---------- RAW DATA ----------
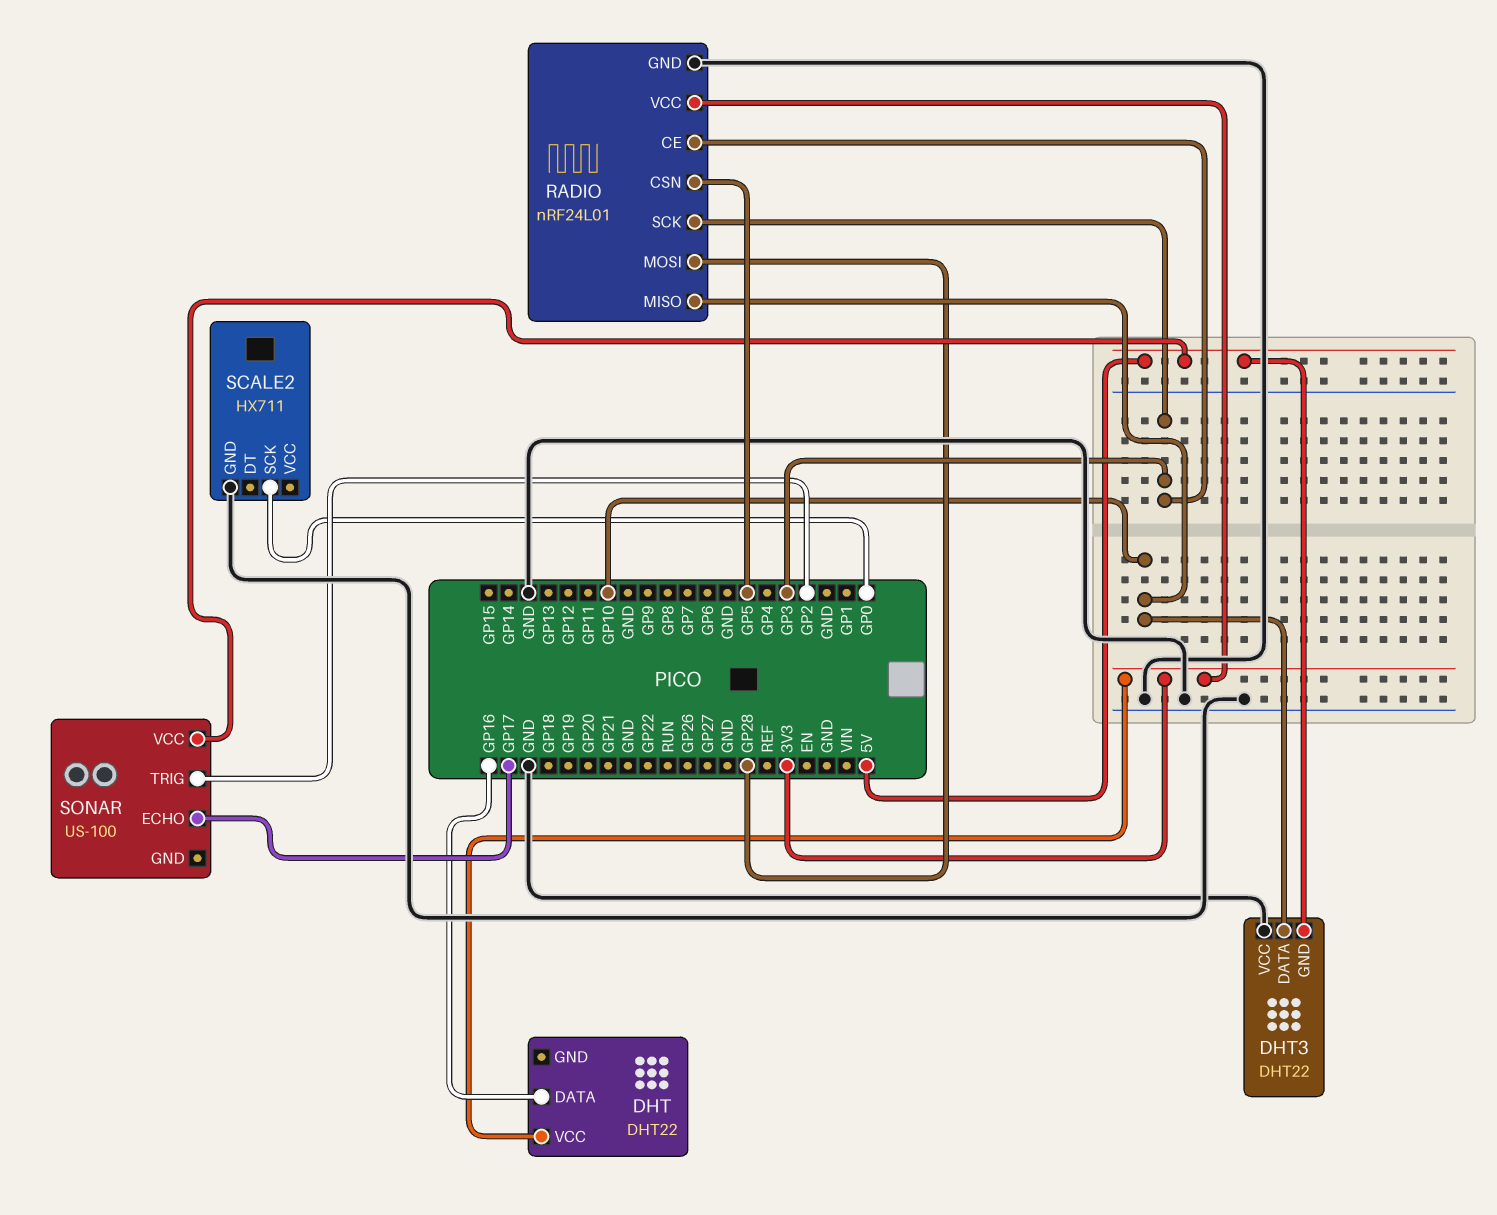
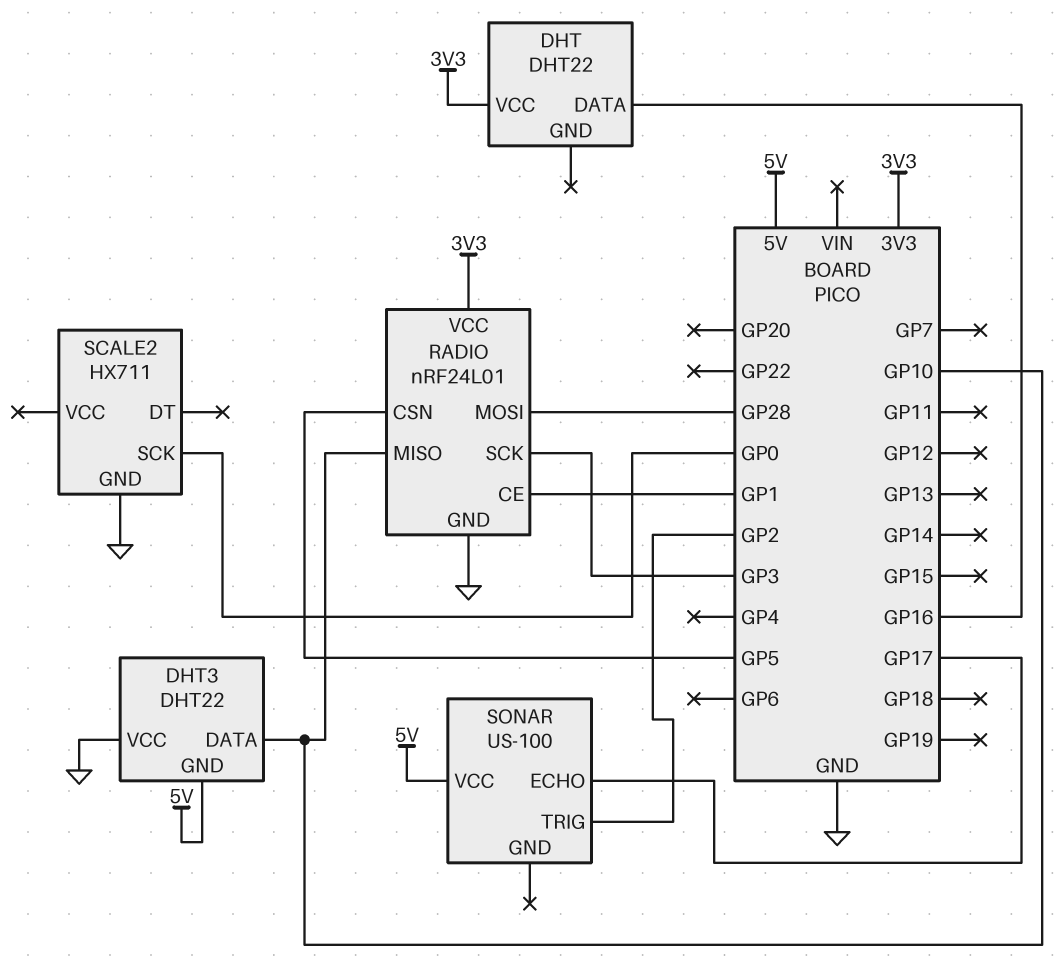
RADIO pin CE: GP3 -> GP1

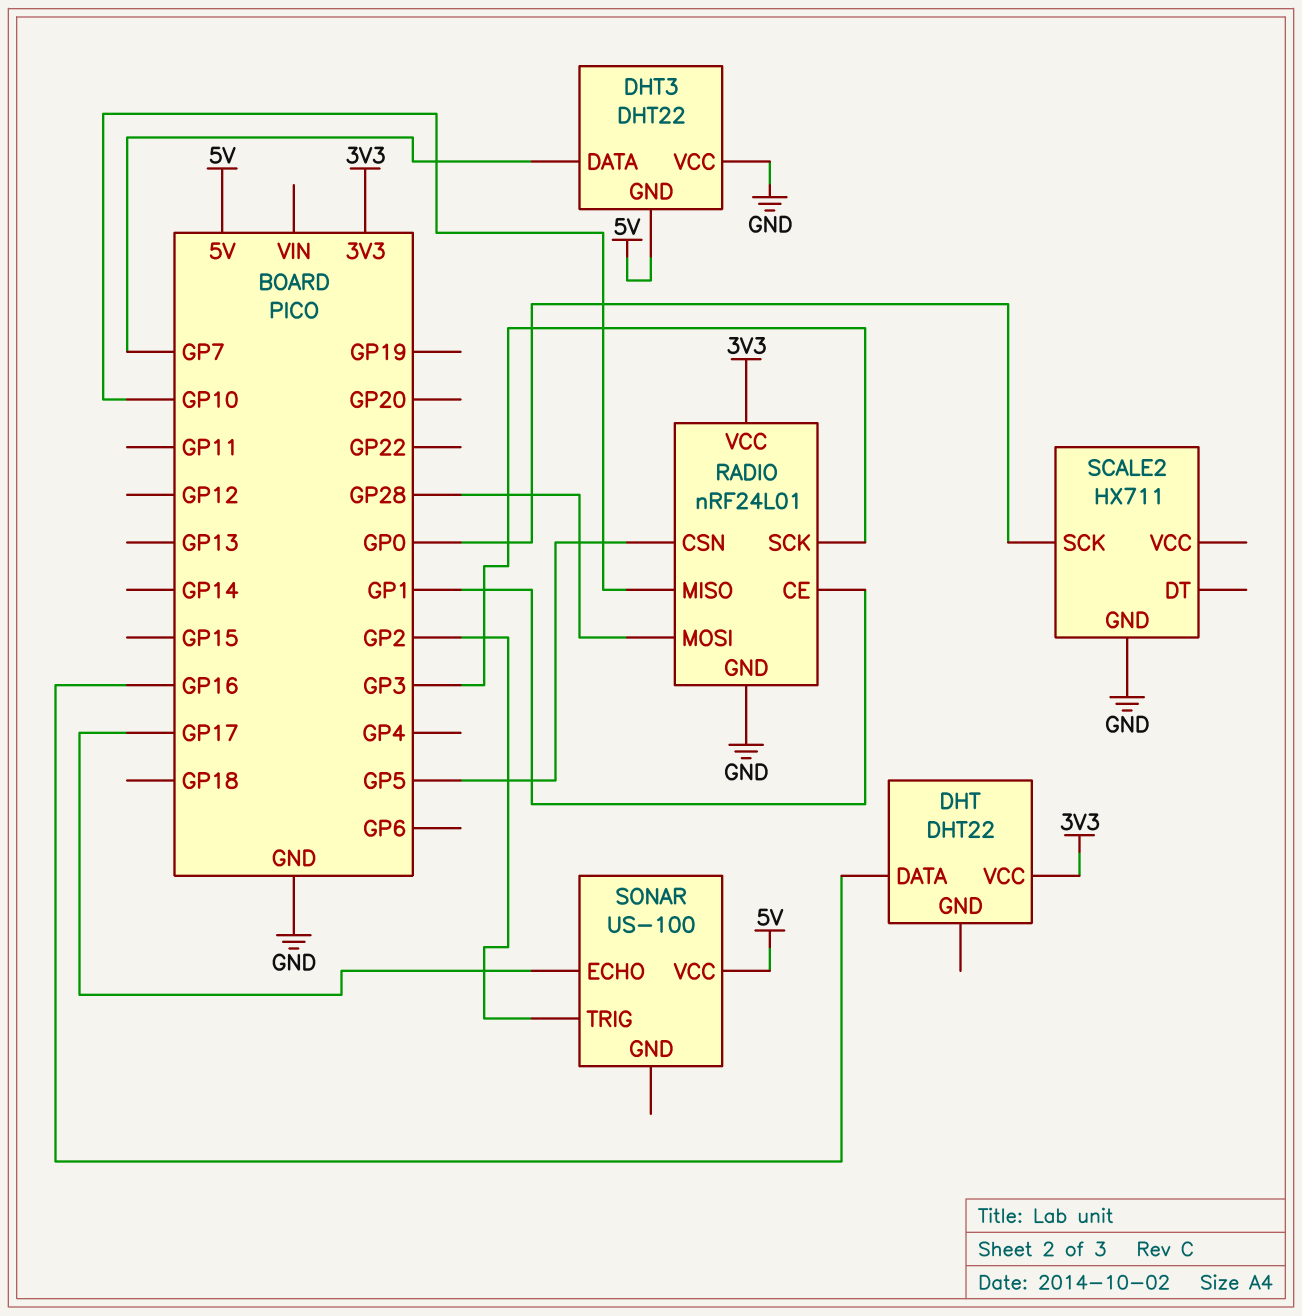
DHT3 pin DATA: GP10 -> GP7

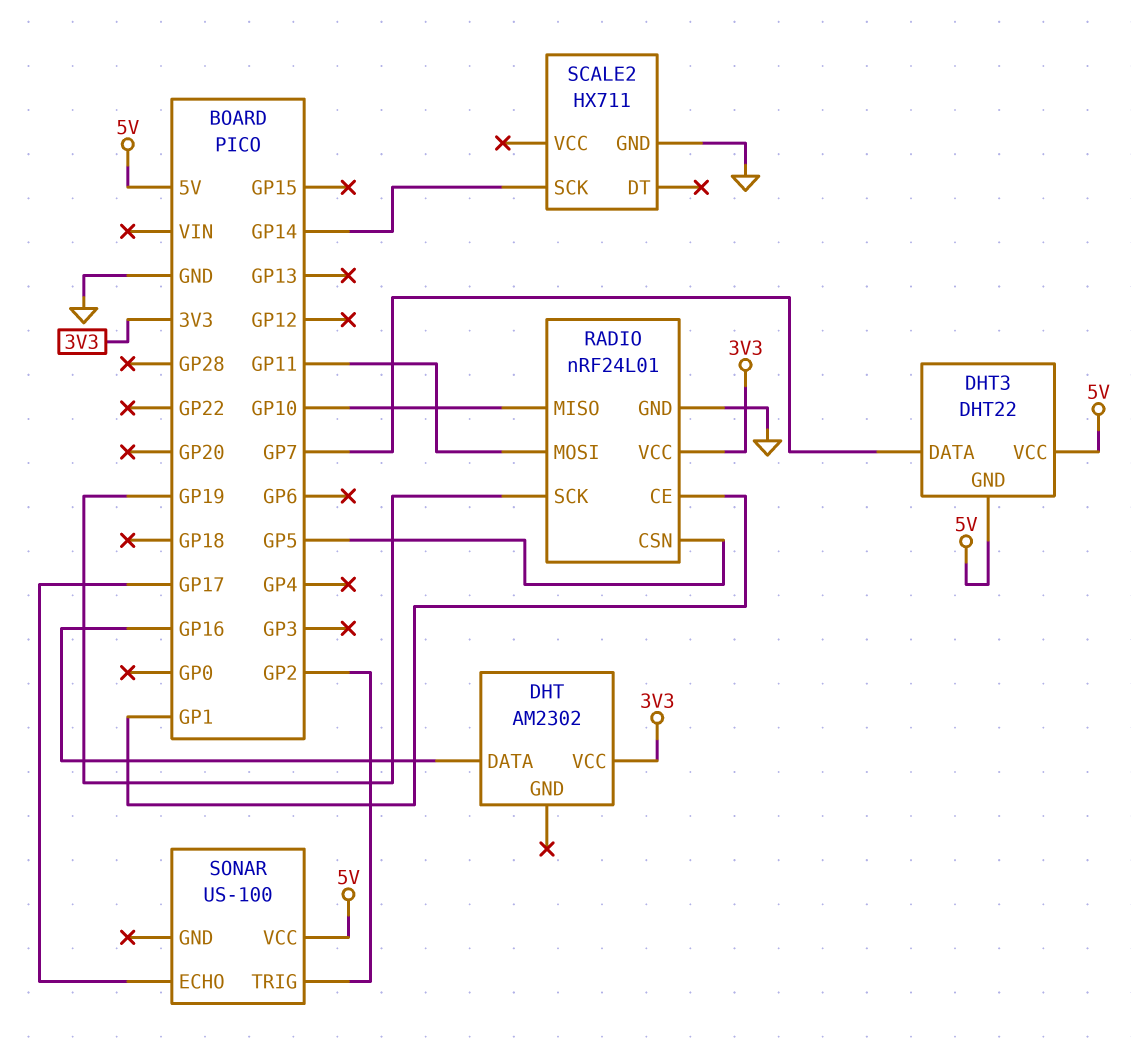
DHT: DHT22 -> AM2302
DHT3 pin VCC: GND -> 5V
RADIO pin MOSI: GP28 -> GP11
RADIO pin SCK: GP3 -> GP19
SCALE2 pin SCK: GP0 -> GP14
----------
**ABOUT THIS TASK**: Every line above has to be output exactly; the pictures must be dropped.

**ANSWER SECTION**:
RADIO pin CE: GP3 -> GP1

DHT3 pin DATA: GP10 -> GP7

DHT: DHT22 -> AM2302
DHT3 pin VCC: GND -> 5V
RADIO pin MOSI: GP28 -> GP11
RADIO pin SCK: GP3 -> GP19
SCALE2 pin SCK: GP0 -> GP14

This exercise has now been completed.